■ WHAT YOU HAVE TO DO
Repeat verbatim the lines of the data below, beginning with the line containing "(475, 154) = (495, 266): brown" and continuing to the end.

(Stored data)
+++++

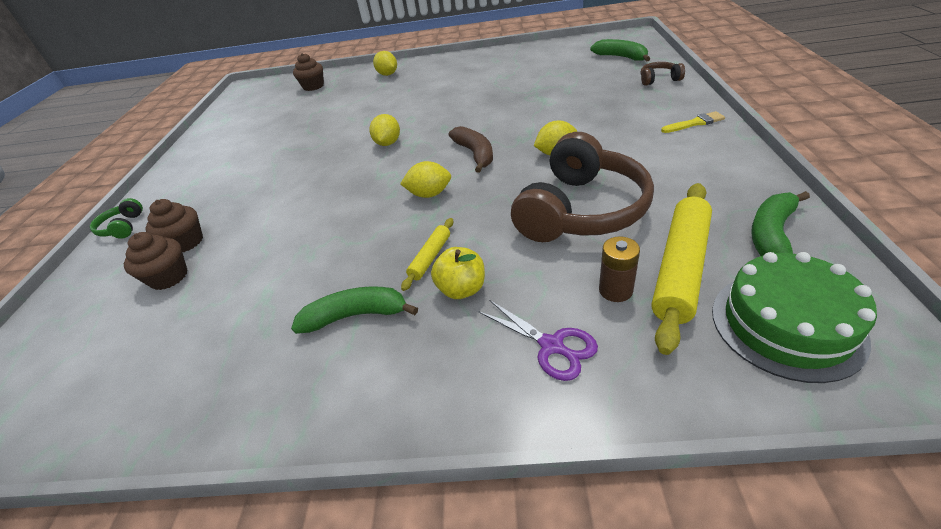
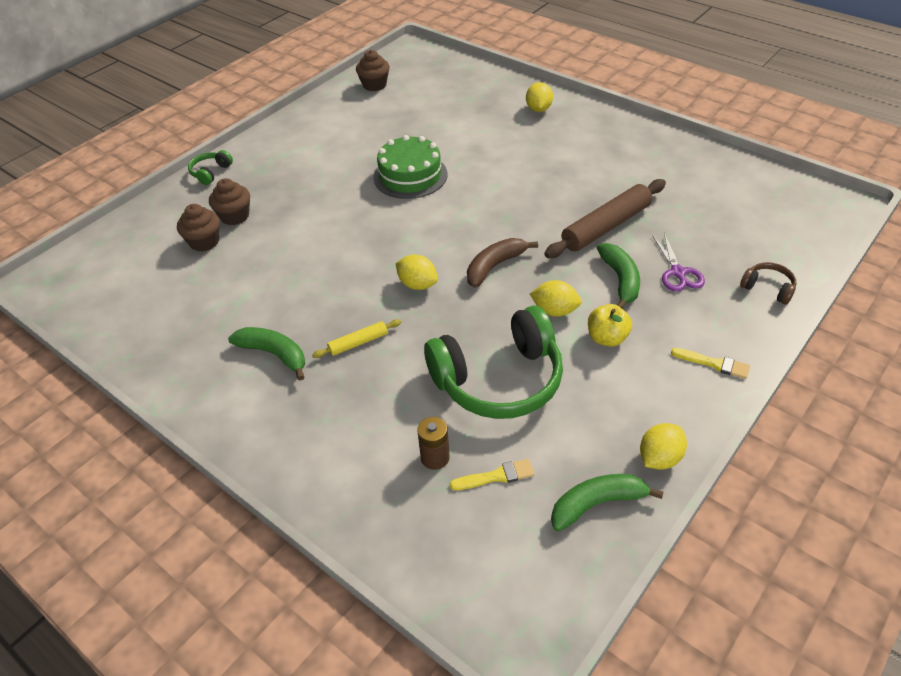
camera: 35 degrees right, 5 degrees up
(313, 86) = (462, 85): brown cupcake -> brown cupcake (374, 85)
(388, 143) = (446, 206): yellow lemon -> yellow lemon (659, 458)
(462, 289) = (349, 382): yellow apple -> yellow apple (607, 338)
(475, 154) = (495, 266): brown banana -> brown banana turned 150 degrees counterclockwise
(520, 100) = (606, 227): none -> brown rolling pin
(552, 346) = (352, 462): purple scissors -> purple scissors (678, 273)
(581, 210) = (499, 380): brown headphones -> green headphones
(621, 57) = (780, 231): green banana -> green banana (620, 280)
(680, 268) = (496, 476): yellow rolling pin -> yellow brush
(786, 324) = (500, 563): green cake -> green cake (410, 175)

+++++

■ YOUR RESPONSE
(475, 154) = (495, 266): brown banana -> brown banana turned 150 degrees counterclockwise
(520, 100) = (606, 227): none -> brown rolling pin
(552, 346) = (352, 462): purple scissors -> purple scissors (678, 273)
(581, 210) = (499, 380): brown headphones -> green headphones
(621, 57) = (780, 231): green banana -> green banana (620, 280)
(680, 268) = (496, 476): yellow rolling pin -> yellow brush
(786, 324) = (500, 563): green cake -> green cake (410, 175)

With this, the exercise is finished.